INPUT FOR THIS TASK.
>>>

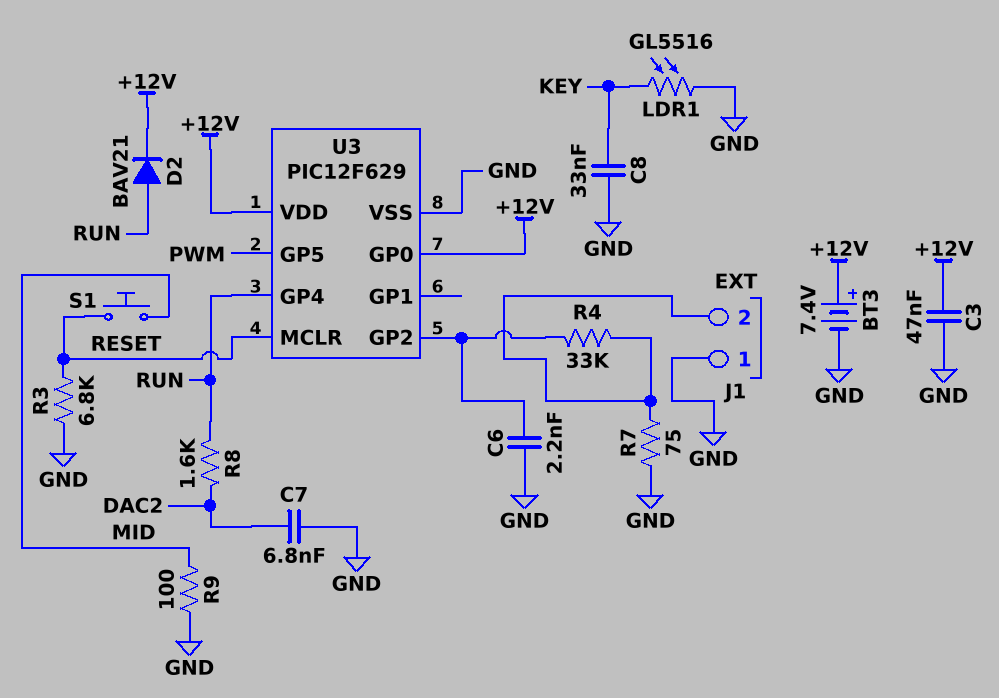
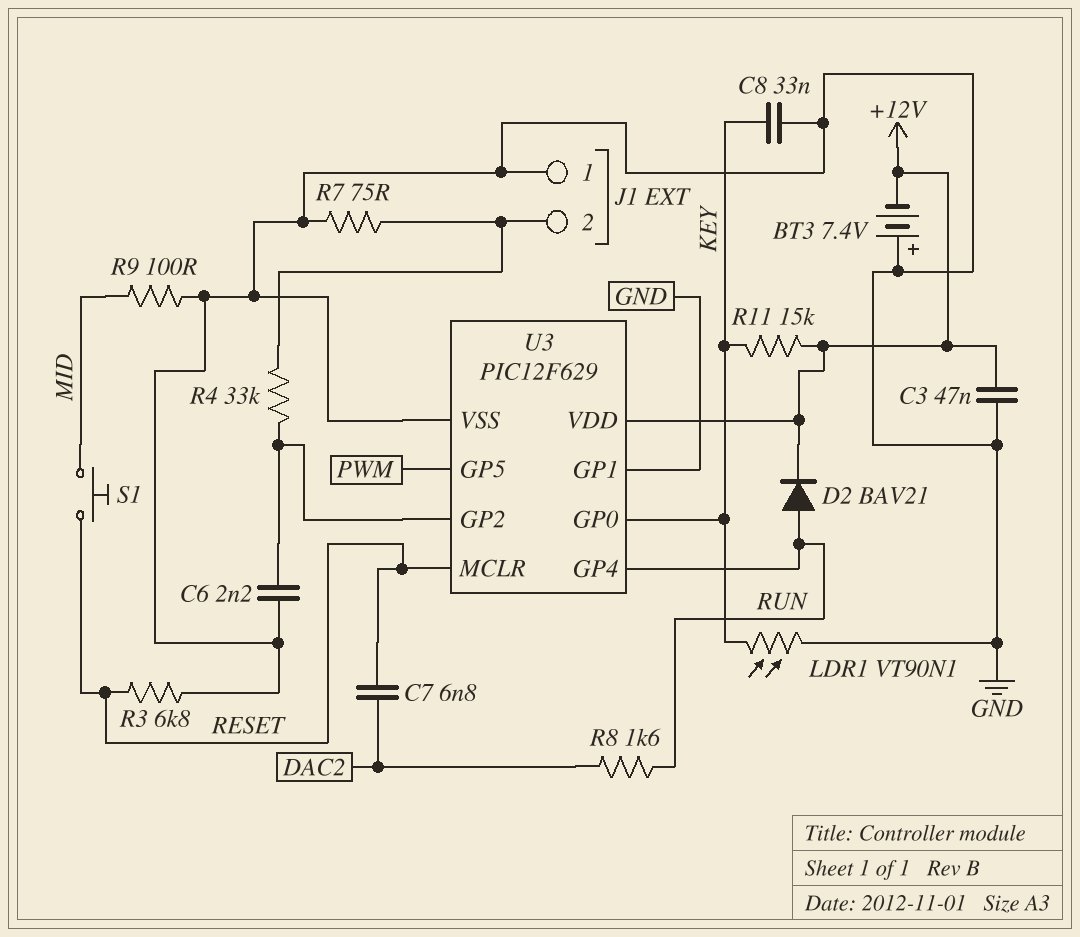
BT3: 7.4V (plus +12V, minus GND) -> 7.4V (plus GND, minus +12V)
C7: 6.8nF (DAC2, GND) -> 6.8nF (DAC2, RESET)
LDR1: GL5516 (GND, KEY) -> VT90N1 (GND, KEY)
R11: none -> 15k (+12V, KEY)
U3 pin GP0: +12V -> KEY
U3 pin GP1: none -> GND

<<<

EXERCISE PROMPT. Return only and exactly the lines from the one that contains "LDR1: GL5516 (GND, KEY) -> VT90N1 (GND, KEY)" through the final line of the material above.

PROBLEM SOLUTION.
LDR1: GL5516 (GND, KEY) -> VT90N1 (GND, KEY)
R11: none -> 15k (+12V, KEY)
U3 pin GP0: +12V -> KEY
U3 pin GP1: none -> GND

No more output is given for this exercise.